_WHAT YOU ARE ASKED TO DO_
As written and without pictures, set down the lines from the one that contains "removed | pink" through the end of the data.

_DATASET EXCERPTS_
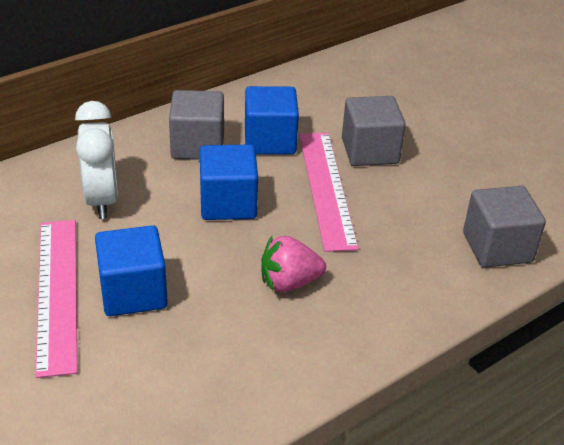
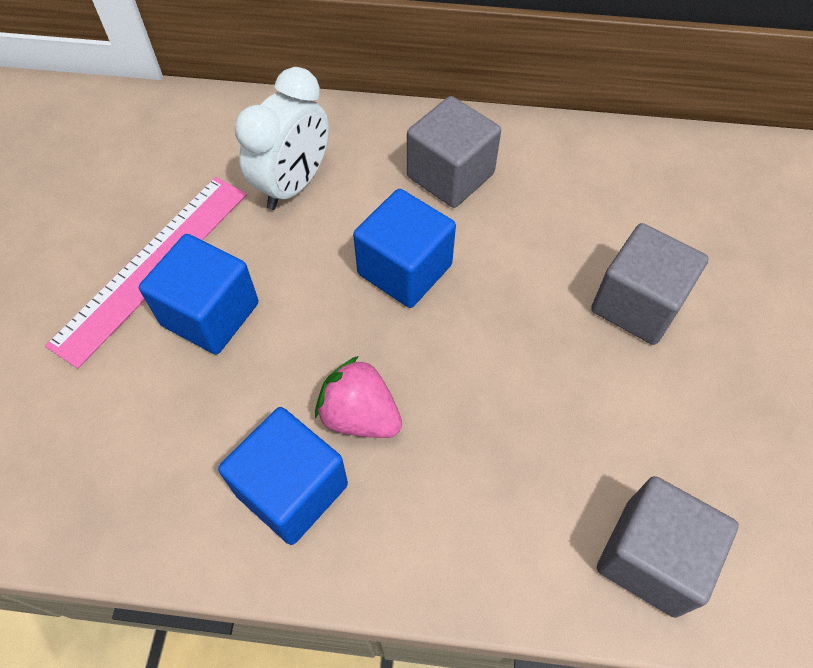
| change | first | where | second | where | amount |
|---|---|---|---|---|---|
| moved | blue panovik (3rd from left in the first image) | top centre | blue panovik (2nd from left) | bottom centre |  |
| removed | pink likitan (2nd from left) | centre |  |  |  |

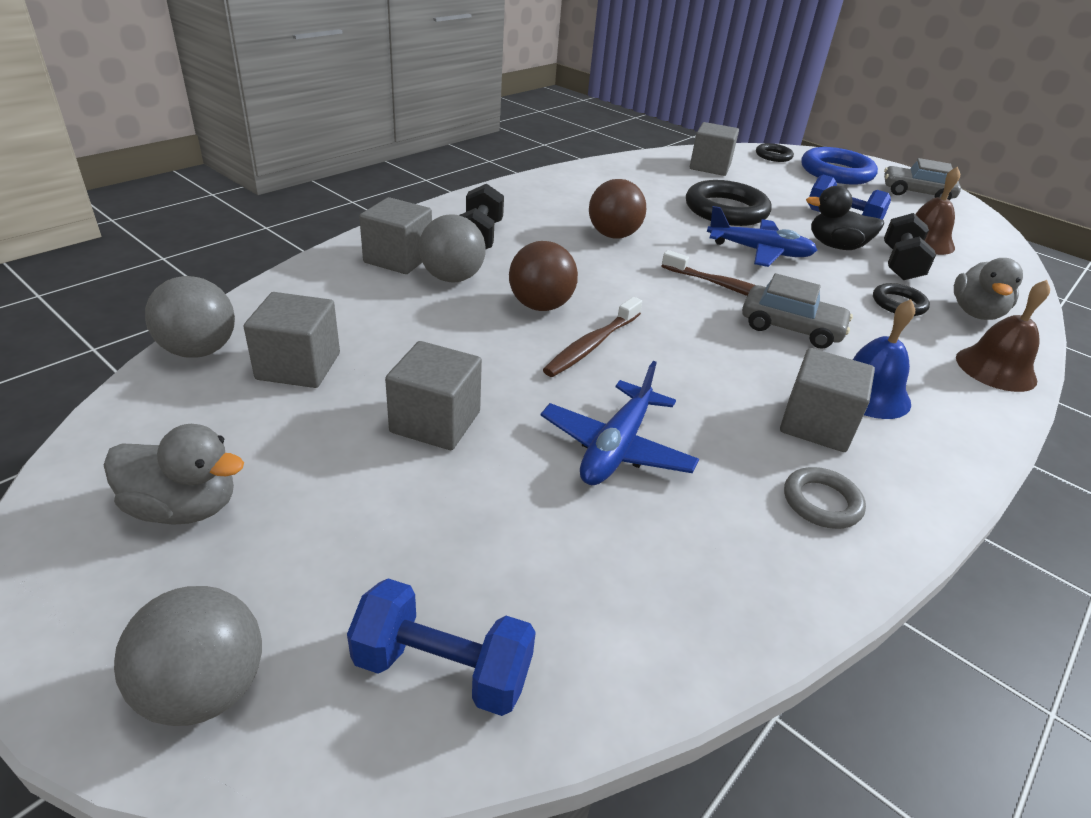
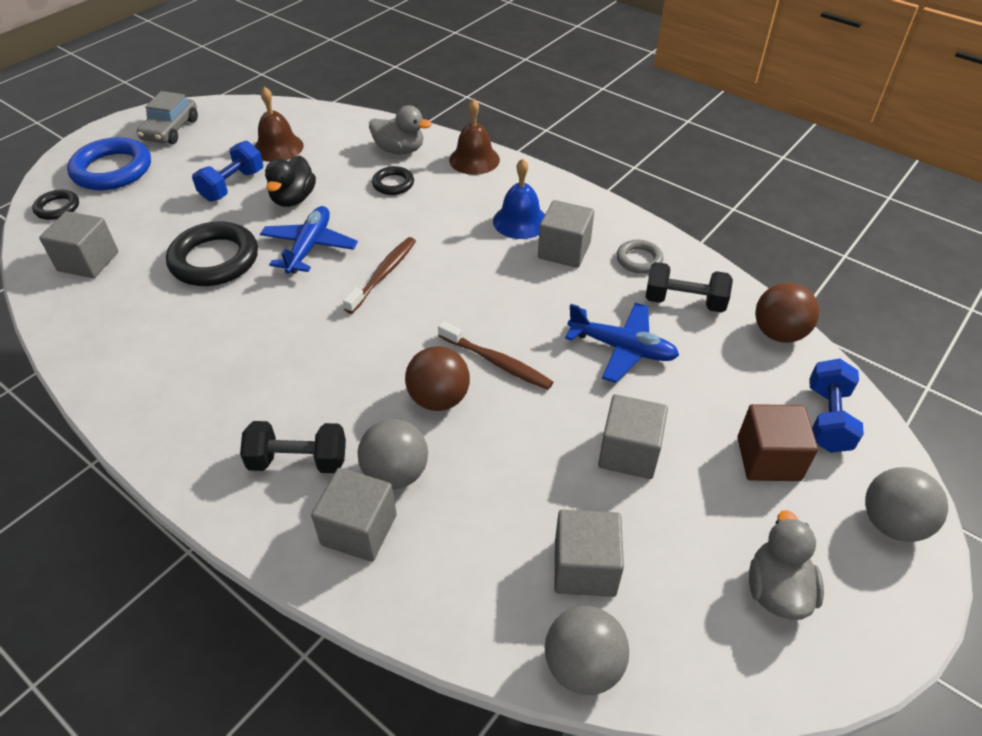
| change | first | where | second | where | amount |
|---|---|---|---|---|---|
| moved | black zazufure (2nd from left) | top right |  | middle right |  |
| added |  |  | brown panovik | middle right |  |
| moved | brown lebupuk (2nd from left) | top centre |  | middle right |  |
| removed | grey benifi (1st from left) | middle right |  |  |  |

_FINISHED EXERCISE_
| removed | pink likitan (2nd from left) | centre |  |  |  |

| change | first | where | second | where | amount |
|---|---|---|---|---|---|
| moved | black zazufure (2nd from left) | top right |  | middle right |  |
| added |  |  | brown panovik | middle right |  |
| moved | brown lebupuk (2nd from left) | top centre |  | middle right |  |
| removed | grey benifi (1st from left) | middle right |  |  |  |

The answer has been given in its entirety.